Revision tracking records
=-=-=

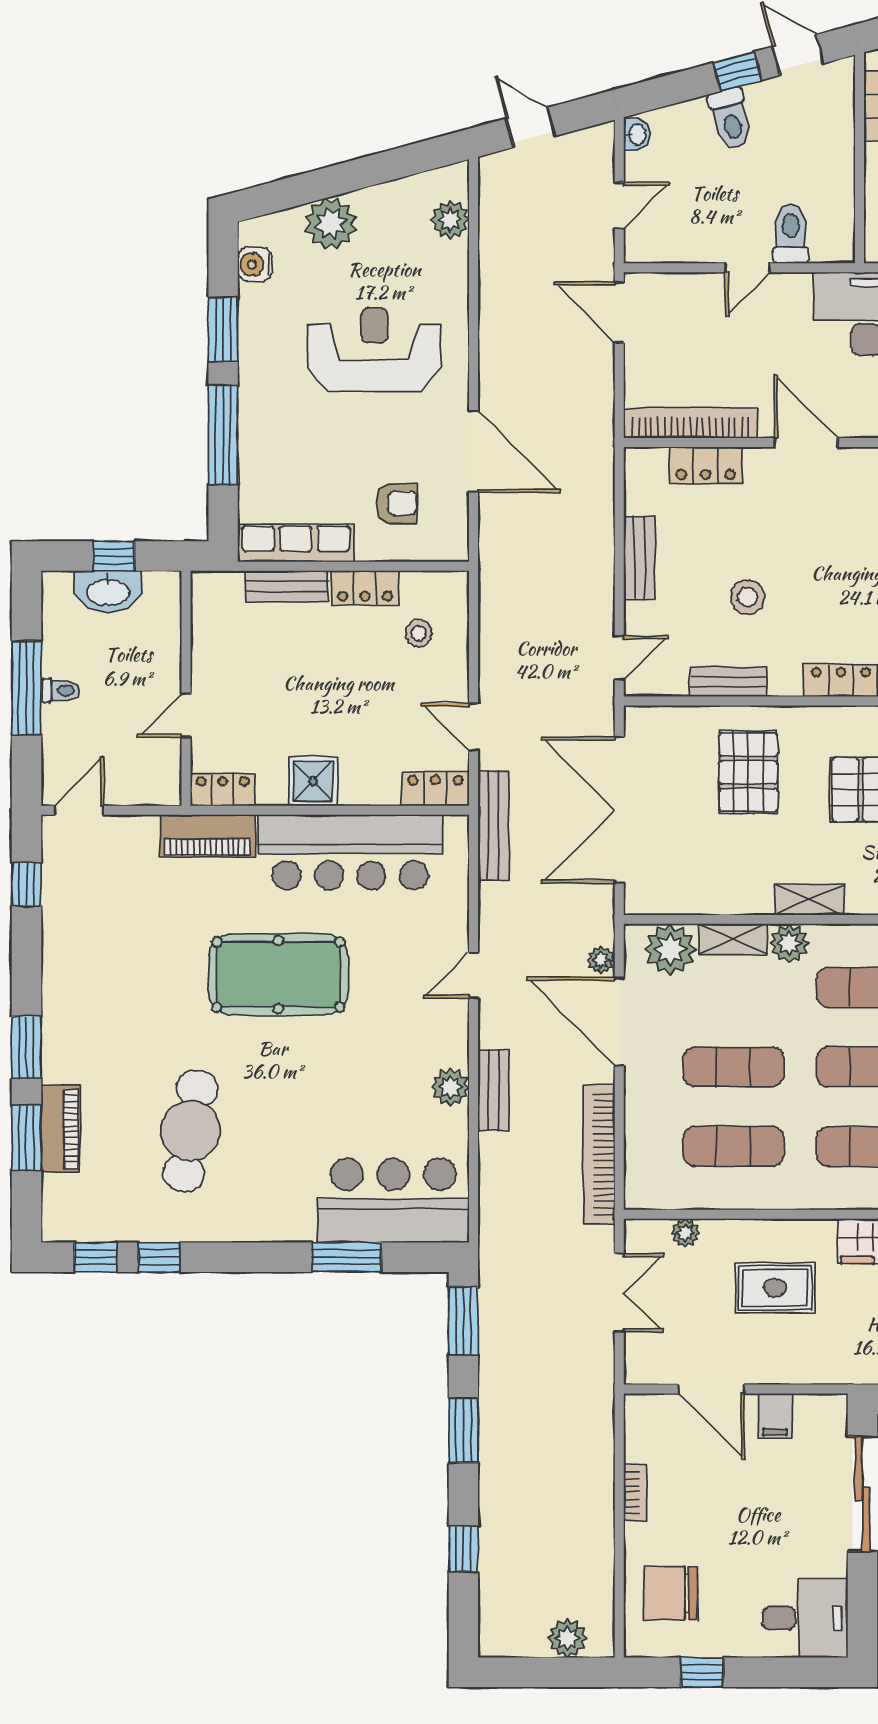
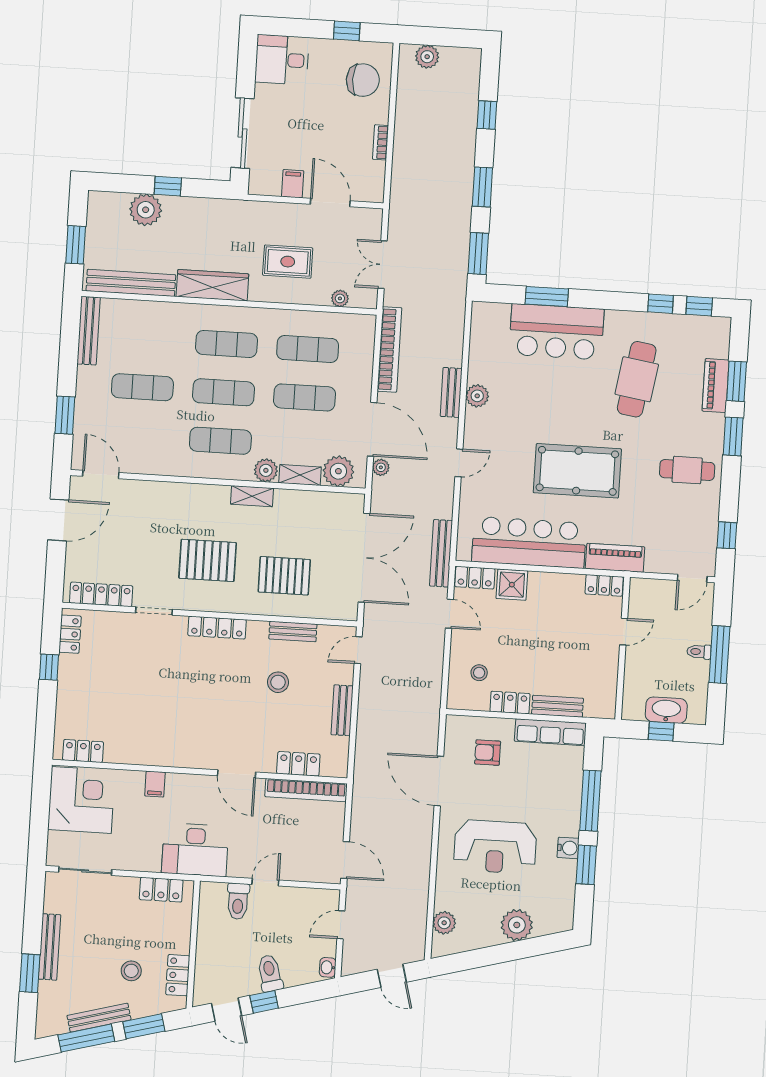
water cooler: (255, 264) -> (568, 848), moved
pallet: (748, 772) -> (284, 576), turned 90
shower: (313, 781) -> (512, 585), moved
cafe table: (98, 987) -> (687, 470), added
bar counter: (393, 1201) -> (557, 332), moved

=-=-=

Output the line containing "pallet: (748, 772) -> (284, 576), turned 90" together with all later lines of the entries, exactly as written, through the final line.

# ANSWER TO THIS EXERCISE:
pallet: (748, 772) -> (284, 576), turned 90
shower: (313, 781) -> (512, 585), moved
cafe table: (98, 987) -> (687, 470), added
bar counter: (393, 1201) -> (557, 332), moved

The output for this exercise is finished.